Stated exercise = Which lines below hold the word "section"? Report each one.

Stored entries:
** START **

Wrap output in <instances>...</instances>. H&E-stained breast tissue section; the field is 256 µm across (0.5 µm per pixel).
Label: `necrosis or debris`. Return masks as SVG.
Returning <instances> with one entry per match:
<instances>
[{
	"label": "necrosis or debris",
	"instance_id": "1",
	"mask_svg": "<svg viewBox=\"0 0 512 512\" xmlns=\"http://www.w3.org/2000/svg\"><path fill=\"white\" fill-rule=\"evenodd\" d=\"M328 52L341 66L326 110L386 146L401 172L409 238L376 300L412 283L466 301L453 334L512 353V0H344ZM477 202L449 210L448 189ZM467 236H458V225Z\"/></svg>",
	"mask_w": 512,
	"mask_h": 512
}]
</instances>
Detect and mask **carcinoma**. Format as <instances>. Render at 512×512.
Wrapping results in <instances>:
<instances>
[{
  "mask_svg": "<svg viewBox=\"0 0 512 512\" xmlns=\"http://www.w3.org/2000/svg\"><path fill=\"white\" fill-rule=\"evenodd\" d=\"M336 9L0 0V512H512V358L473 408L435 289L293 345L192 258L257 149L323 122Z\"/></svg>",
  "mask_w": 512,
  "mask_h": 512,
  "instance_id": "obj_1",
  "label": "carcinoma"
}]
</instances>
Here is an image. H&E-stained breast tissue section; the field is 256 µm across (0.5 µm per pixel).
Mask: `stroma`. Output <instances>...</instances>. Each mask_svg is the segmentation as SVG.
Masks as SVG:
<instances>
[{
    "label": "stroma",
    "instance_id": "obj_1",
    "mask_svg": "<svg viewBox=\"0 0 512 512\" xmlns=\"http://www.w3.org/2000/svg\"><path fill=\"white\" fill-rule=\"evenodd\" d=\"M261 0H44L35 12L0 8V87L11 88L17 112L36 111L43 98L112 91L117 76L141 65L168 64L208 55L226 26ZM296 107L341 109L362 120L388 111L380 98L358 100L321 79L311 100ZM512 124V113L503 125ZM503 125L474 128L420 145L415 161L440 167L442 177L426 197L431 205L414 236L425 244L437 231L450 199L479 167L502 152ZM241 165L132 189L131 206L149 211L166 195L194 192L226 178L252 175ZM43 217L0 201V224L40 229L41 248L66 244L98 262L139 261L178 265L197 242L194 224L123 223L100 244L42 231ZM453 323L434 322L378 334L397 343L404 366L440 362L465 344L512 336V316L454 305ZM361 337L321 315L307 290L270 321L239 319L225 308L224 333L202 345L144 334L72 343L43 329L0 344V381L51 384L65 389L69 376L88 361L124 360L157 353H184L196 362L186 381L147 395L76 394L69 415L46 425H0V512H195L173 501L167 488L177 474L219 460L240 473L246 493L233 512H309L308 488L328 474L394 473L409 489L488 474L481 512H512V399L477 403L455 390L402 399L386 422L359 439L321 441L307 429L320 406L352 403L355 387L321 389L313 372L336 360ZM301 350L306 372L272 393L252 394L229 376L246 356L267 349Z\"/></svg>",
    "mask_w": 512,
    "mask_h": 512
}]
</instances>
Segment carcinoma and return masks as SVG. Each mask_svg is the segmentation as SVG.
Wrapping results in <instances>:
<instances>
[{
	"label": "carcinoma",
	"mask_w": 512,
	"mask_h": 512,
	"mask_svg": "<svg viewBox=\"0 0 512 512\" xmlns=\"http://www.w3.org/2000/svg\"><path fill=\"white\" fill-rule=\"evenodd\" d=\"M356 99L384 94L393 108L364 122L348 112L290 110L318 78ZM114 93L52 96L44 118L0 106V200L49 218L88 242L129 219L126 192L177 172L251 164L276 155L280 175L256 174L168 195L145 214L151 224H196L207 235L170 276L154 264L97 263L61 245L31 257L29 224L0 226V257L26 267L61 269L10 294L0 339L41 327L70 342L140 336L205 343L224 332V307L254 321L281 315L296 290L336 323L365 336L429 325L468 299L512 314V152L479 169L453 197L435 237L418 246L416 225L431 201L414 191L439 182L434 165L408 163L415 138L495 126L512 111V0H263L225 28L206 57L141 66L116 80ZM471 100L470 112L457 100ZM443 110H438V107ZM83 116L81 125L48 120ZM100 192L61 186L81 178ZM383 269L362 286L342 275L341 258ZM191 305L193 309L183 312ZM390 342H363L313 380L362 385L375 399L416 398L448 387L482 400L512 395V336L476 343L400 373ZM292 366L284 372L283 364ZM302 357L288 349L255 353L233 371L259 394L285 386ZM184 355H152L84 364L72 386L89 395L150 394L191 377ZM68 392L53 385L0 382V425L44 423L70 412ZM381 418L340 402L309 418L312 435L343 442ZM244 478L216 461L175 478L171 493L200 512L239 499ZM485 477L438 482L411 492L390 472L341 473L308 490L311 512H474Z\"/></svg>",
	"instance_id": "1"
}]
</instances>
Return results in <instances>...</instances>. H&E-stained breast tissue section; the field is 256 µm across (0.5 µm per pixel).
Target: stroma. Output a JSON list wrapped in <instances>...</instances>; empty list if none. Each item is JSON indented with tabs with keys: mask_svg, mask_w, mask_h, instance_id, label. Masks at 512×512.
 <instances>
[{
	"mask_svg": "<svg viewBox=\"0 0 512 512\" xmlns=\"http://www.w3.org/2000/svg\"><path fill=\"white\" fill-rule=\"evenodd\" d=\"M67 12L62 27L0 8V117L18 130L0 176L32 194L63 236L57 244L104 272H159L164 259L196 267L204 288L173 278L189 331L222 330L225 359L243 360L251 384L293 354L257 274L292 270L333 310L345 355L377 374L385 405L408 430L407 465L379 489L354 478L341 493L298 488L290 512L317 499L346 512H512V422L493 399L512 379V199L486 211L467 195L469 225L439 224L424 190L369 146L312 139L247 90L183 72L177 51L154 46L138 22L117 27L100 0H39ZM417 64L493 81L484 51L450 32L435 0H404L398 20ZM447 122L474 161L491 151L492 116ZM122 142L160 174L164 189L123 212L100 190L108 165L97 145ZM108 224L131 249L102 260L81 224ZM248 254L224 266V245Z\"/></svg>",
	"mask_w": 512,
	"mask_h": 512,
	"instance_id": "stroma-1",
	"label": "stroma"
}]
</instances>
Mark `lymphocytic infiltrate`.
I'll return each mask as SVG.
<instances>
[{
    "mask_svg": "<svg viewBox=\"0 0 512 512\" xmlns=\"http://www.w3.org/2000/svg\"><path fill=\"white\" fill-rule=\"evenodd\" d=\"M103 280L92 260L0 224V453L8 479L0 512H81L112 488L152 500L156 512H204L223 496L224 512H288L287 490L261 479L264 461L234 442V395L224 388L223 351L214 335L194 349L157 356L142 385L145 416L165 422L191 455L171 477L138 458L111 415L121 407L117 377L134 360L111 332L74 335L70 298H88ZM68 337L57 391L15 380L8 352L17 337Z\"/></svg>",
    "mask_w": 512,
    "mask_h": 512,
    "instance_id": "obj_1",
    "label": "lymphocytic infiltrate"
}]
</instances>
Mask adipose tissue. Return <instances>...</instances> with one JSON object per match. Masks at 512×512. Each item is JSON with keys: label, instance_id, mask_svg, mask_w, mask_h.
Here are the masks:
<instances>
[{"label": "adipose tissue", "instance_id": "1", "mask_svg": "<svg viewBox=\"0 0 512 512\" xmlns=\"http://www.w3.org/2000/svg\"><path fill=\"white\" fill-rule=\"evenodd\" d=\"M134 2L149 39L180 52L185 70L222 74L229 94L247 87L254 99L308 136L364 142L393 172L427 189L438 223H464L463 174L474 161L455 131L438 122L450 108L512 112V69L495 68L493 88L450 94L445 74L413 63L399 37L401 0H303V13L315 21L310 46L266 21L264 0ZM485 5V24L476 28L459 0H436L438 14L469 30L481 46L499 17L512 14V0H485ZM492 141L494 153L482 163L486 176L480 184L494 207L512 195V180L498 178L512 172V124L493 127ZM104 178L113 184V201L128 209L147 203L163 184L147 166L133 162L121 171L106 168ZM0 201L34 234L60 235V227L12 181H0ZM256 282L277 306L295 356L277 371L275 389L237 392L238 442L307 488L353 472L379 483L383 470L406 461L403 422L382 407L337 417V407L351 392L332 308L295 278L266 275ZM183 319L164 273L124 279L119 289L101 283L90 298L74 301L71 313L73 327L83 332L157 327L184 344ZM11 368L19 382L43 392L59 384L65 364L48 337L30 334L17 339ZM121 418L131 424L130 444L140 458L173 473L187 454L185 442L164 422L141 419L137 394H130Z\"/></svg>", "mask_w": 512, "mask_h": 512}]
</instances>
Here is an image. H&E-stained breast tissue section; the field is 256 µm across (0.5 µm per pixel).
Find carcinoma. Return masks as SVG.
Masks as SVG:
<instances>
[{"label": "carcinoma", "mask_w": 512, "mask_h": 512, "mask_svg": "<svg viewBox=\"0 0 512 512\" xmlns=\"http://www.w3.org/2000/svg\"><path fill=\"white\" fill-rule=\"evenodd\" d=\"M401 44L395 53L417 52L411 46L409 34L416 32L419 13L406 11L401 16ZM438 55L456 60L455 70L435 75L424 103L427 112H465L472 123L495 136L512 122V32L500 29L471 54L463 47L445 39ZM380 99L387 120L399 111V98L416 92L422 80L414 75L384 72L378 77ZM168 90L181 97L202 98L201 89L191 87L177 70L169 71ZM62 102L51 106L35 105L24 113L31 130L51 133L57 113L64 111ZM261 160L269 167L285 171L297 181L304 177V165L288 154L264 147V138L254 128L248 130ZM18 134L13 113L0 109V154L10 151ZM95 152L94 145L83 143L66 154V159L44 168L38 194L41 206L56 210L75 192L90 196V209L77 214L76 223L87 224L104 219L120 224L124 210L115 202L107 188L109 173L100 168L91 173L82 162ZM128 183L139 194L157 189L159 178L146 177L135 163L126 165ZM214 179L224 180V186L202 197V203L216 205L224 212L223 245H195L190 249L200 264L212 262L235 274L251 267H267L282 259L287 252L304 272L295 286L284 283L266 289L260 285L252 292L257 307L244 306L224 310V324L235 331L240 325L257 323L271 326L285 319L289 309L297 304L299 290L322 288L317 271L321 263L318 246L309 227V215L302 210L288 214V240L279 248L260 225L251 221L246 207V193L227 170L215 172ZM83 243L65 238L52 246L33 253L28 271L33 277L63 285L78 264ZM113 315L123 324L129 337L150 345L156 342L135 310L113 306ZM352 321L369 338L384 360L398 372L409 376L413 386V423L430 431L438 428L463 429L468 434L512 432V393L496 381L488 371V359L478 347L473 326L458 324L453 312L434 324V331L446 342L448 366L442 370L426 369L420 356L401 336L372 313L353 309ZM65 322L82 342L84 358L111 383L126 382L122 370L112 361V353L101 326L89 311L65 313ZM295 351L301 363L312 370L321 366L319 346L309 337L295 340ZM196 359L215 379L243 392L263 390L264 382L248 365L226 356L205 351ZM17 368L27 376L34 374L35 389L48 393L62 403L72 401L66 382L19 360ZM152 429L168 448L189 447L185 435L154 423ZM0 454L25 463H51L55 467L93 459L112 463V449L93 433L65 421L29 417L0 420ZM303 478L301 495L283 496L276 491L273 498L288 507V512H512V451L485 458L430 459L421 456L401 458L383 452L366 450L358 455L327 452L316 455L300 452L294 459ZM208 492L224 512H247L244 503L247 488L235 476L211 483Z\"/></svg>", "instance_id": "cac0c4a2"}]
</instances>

** END **

Completed task =
Wrap output in <instances>...</instances>. H&E-stained breast tissue section; the field is 256 µm across (0.5 µm per pixel).
Here is an image. H&E-stained breast tissue section; the field is 256 µm across (0.5 µm per pixel).
Return results in <instances>...</instances>. H&E-stained breast tissue section; the field is 256 µm across (0.5 µm per pixel).
Here is an image. H&E-stained breast tissue section; the field is 256 µm across (0.5 µm per pixel).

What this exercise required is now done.